#### Data records
::::
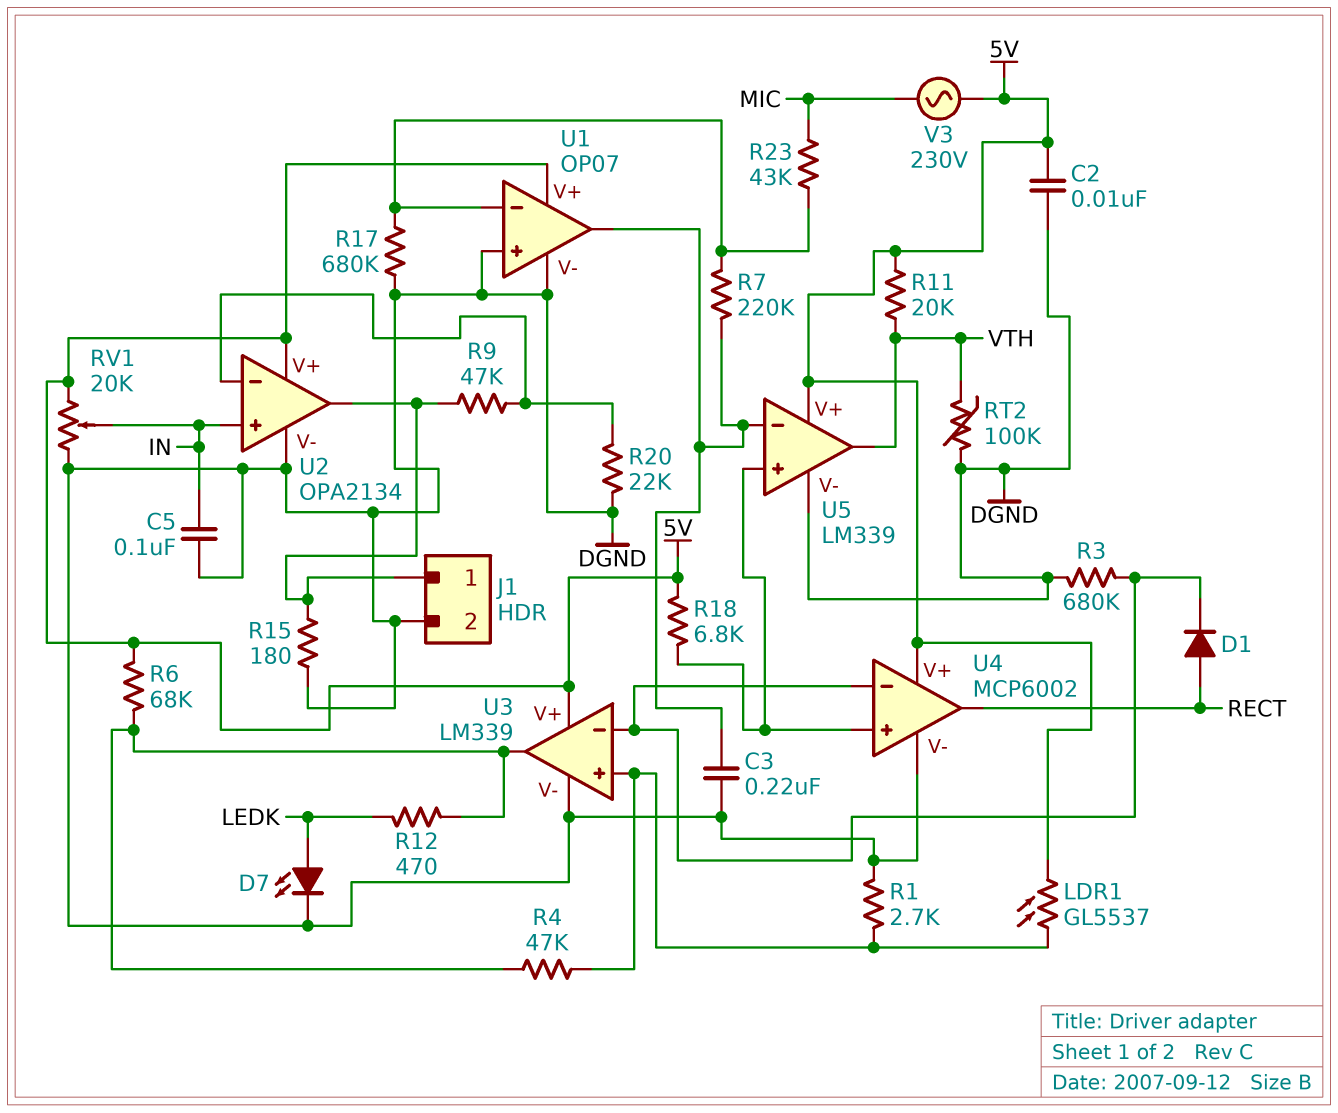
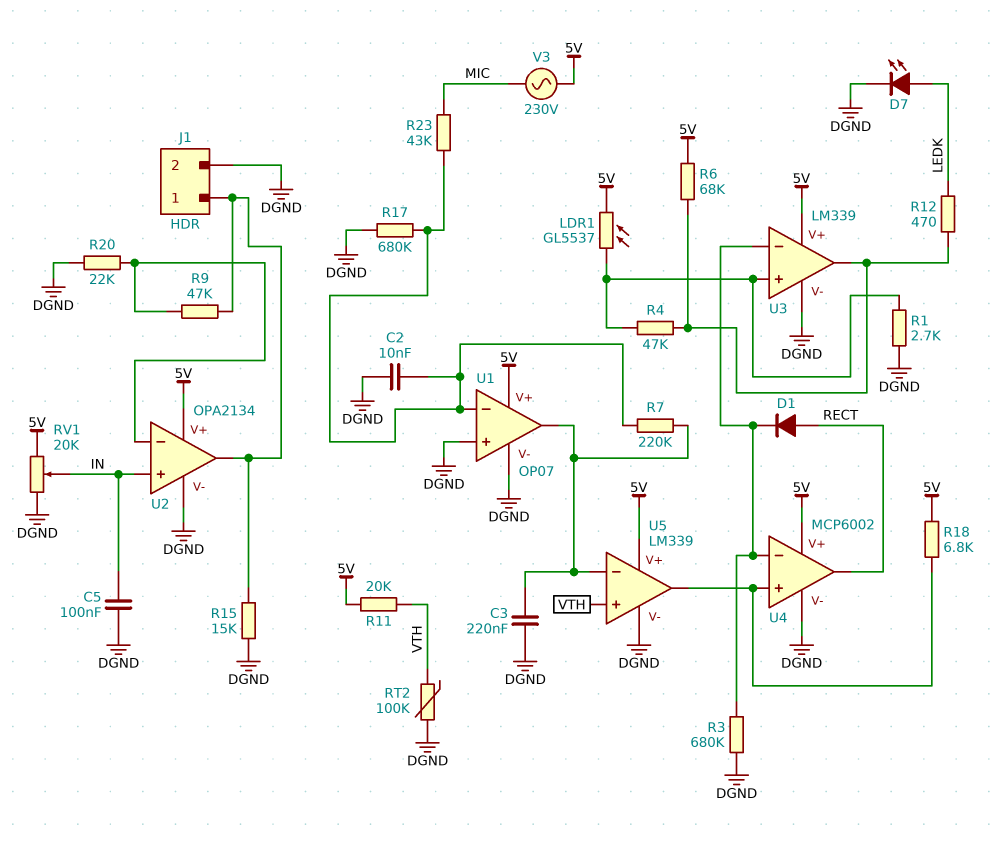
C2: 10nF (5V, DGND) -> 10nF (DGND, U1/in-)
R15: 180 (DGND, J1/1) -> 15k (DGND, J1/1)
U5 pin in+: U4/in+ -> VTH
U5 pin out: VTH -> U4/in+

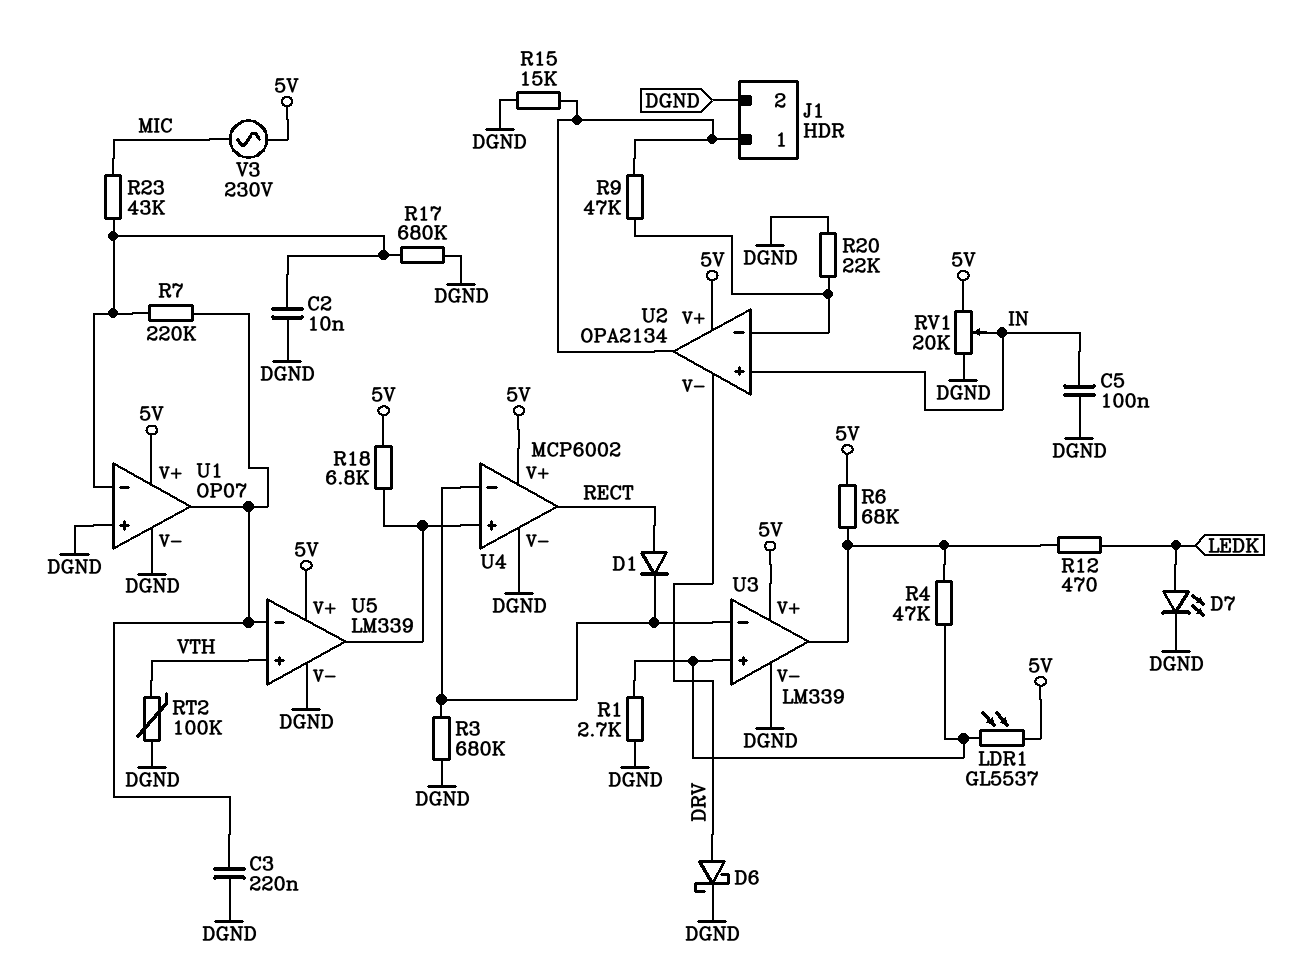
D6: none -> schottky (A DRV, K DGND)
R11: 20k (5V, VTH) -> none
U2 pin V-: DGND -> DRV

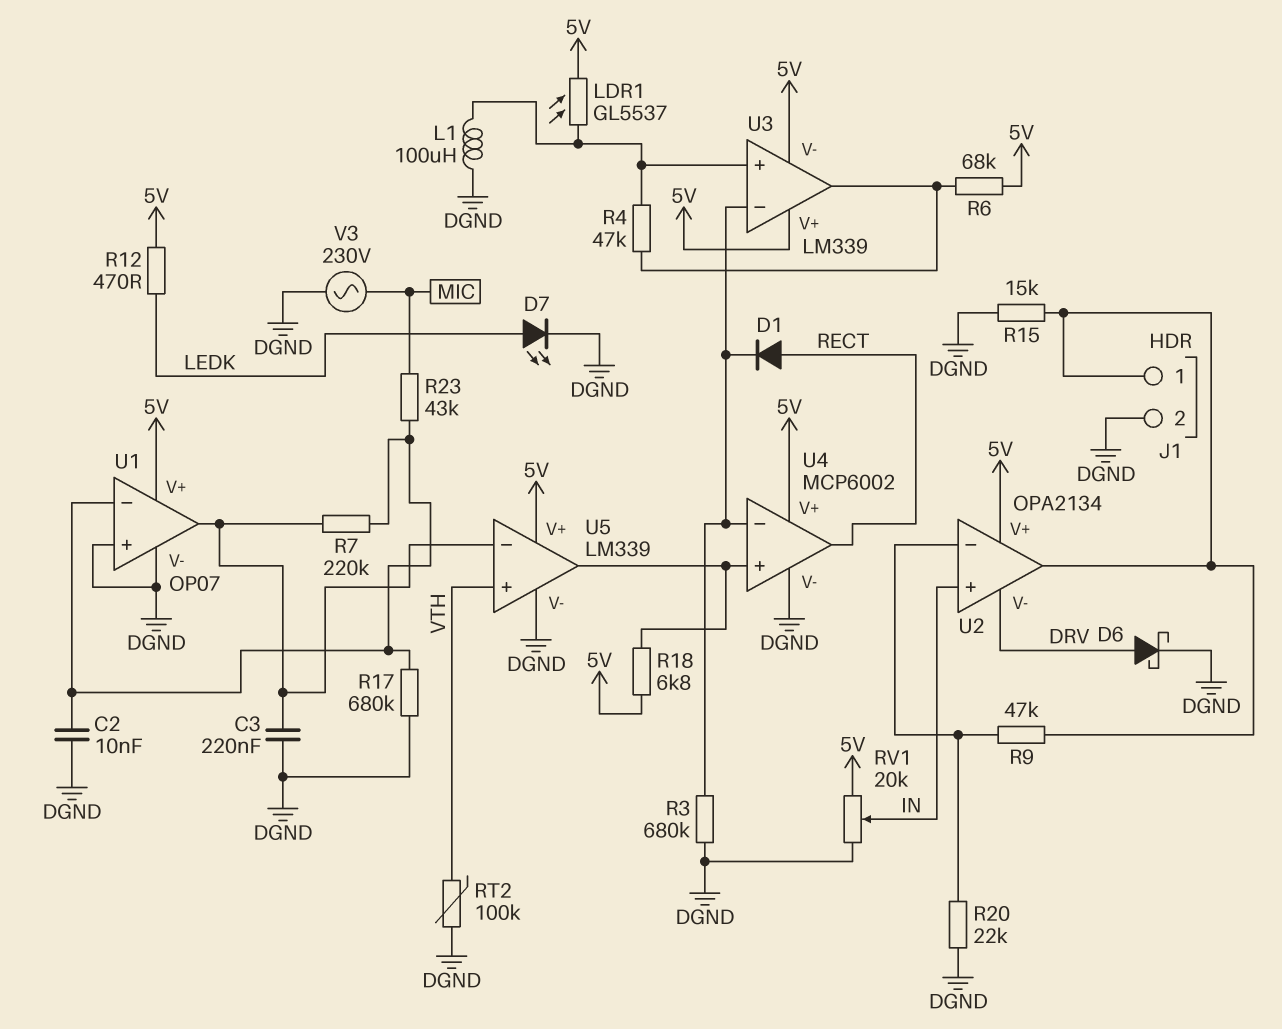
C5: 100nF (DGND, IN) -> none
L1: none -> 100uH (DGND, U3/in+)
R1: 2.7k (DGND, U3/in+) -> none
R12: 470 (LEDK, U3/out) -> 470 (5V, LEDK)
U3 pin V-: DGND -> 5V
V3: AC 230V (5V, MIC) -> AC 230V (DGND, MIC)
::::
#### Work instructions
Write out, word for word, every line from the one containing "R12: 470 (LEDK, U3/out) -> 470 (5V, LEDK)" through the last line of the records above.

#### Task output
R12: 470 (LEDK, U3/out) -> 470 (5V, LEDK)
U3 pin V-: DGND -> 5V
V3: AC 230V (5V, MIC) -> AC 230V (DGND, MIC)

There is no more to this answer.